**What to do**
Go through the data below and return each line containing the word "grey".

**Excerpted data**
▼
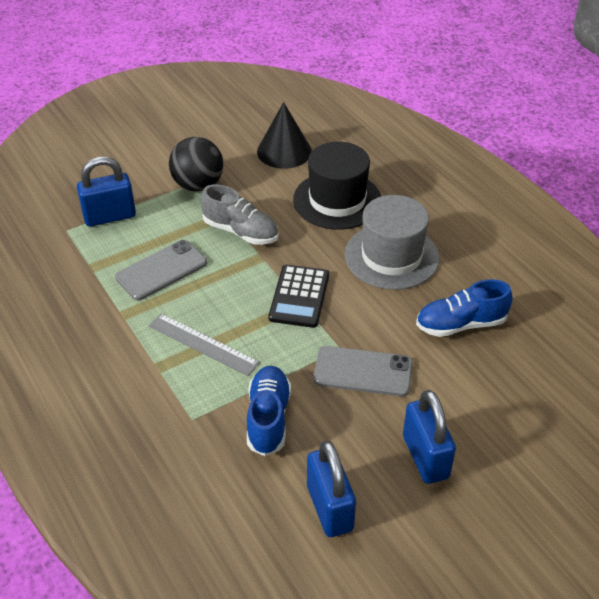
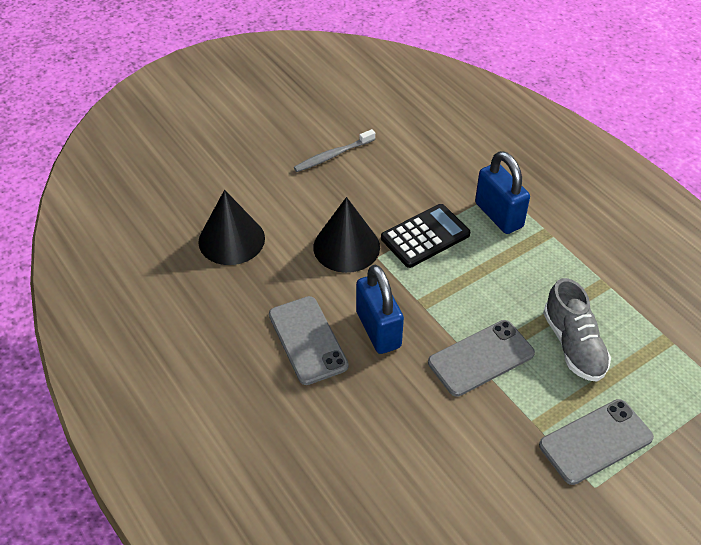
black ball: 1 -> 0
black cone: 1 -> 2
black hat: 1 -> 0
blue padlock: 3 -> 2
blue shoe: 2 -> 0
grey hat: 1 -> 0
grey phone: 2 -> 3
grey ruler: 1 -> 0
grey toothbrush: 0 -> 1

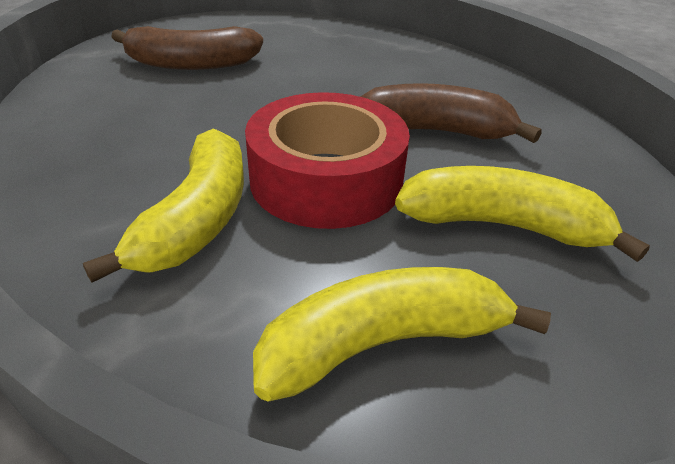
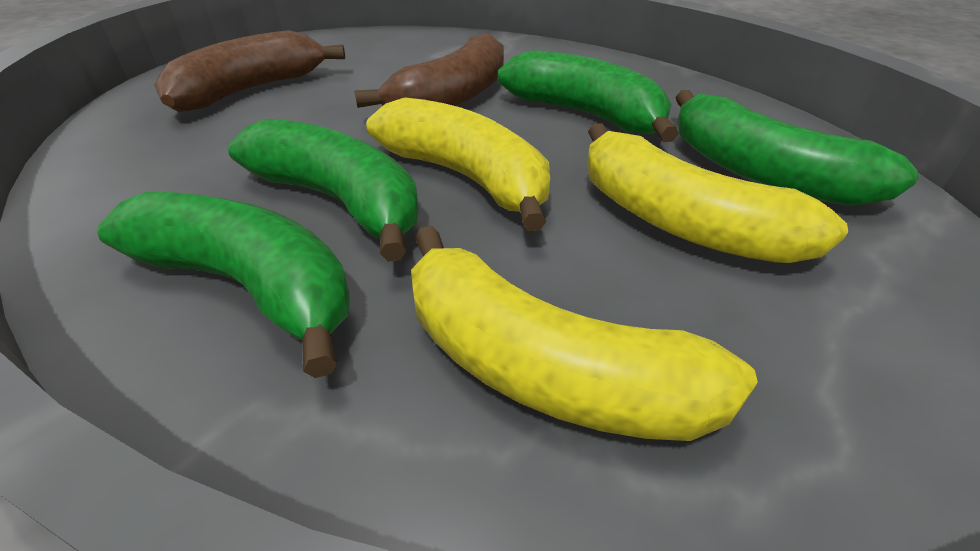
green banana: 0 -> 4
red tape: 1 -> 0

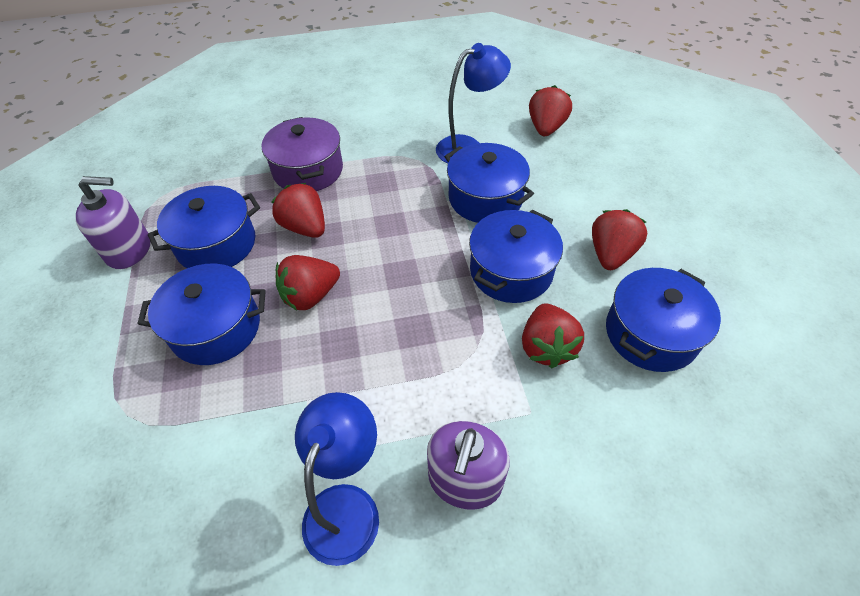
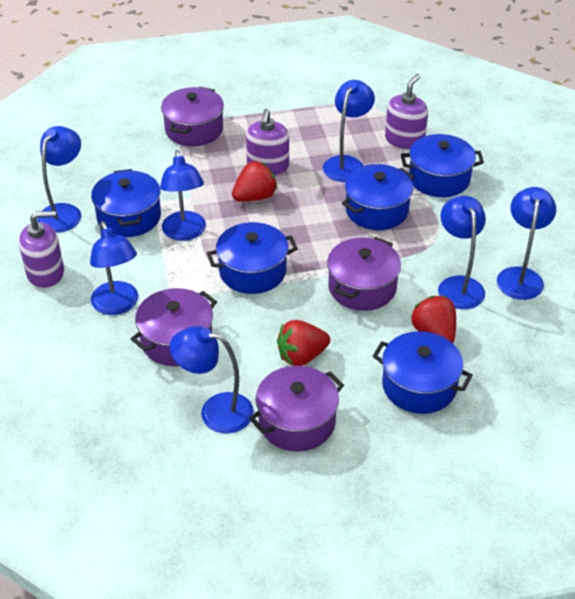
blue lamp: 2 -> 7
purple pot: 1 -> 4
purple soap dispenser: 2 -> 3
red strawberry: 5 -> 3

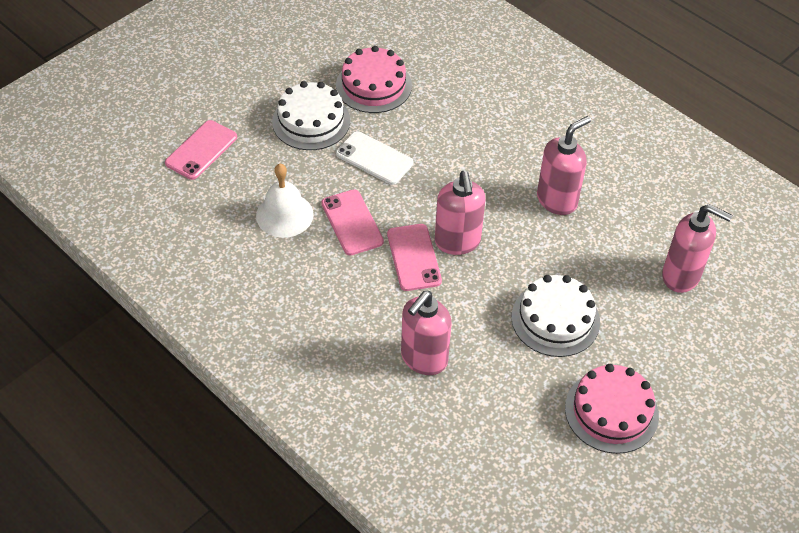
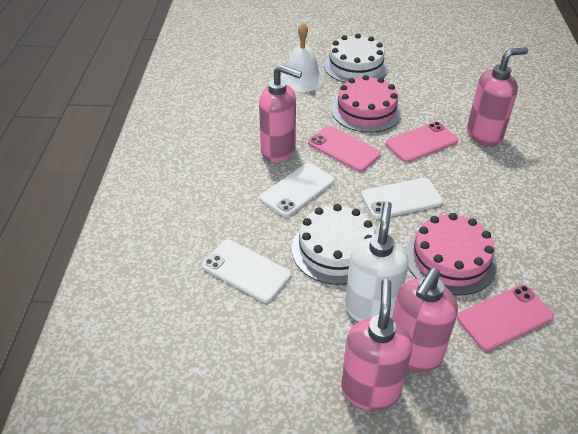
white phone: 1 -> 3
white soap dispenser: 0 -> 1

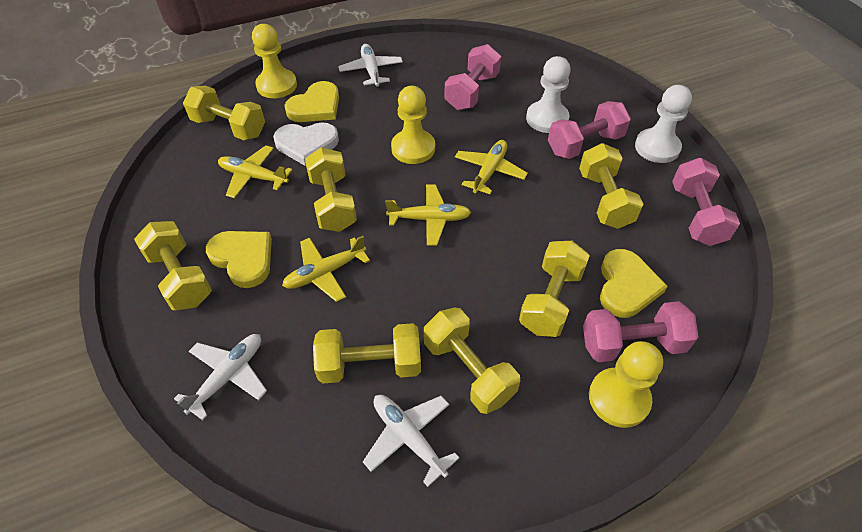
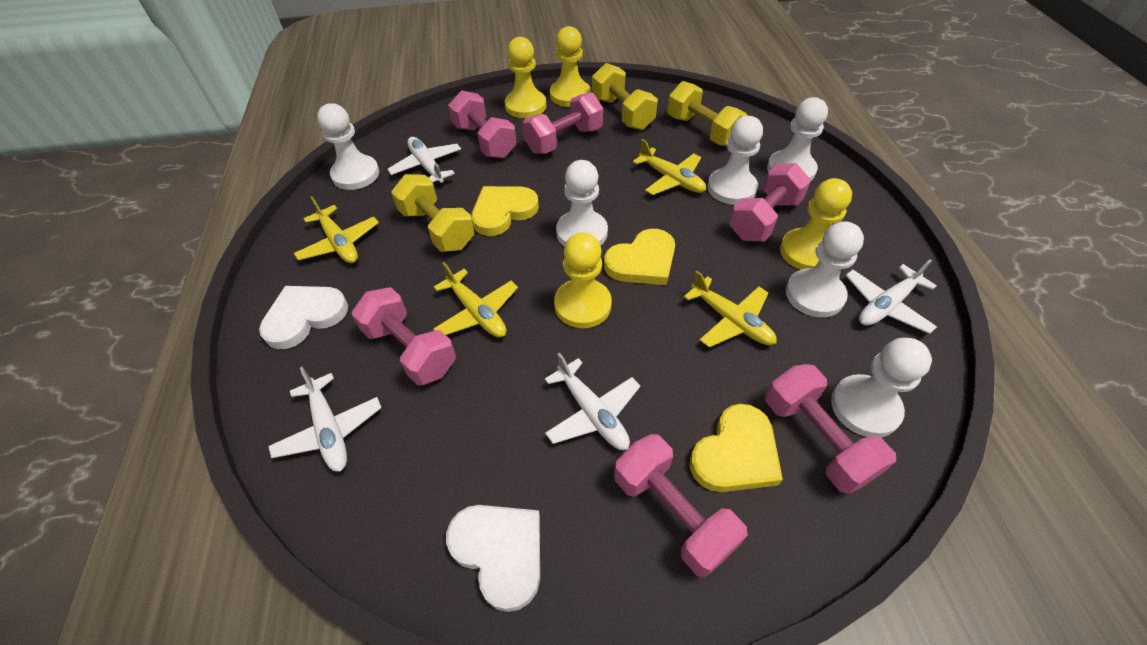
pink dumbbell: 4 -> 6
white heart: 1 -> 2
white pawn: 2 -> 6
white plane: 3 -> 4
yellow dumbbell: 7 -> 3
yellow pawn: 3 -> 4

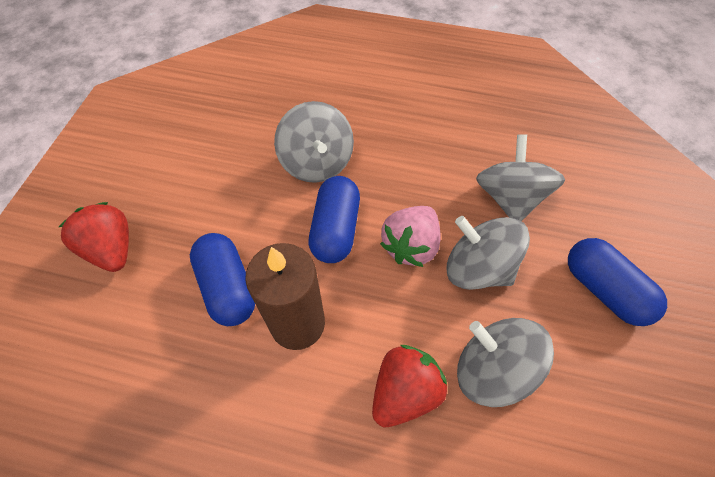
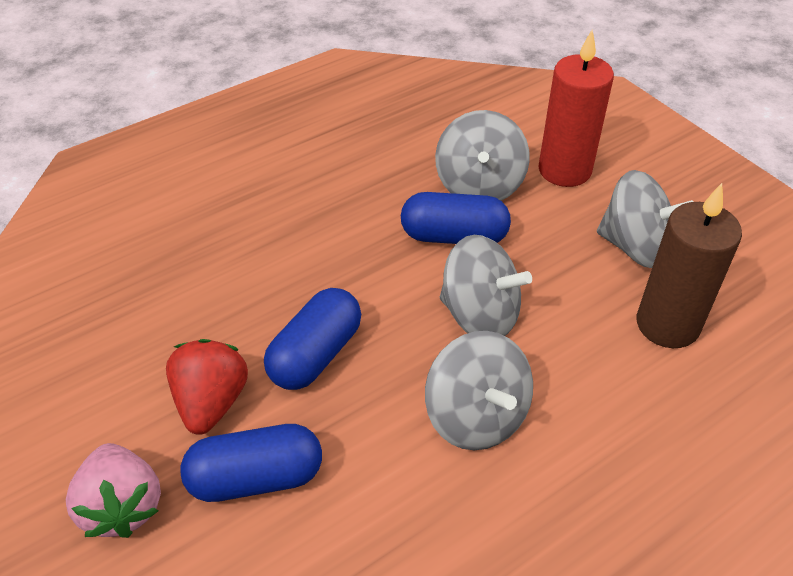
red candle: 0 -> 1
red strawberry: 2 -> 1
▲
**Answer section**
grey hat: 1 -> 0
grey phone: 2 -> 3
grey ruler: 1 -> 0
grey toothbrush: 0 -> 1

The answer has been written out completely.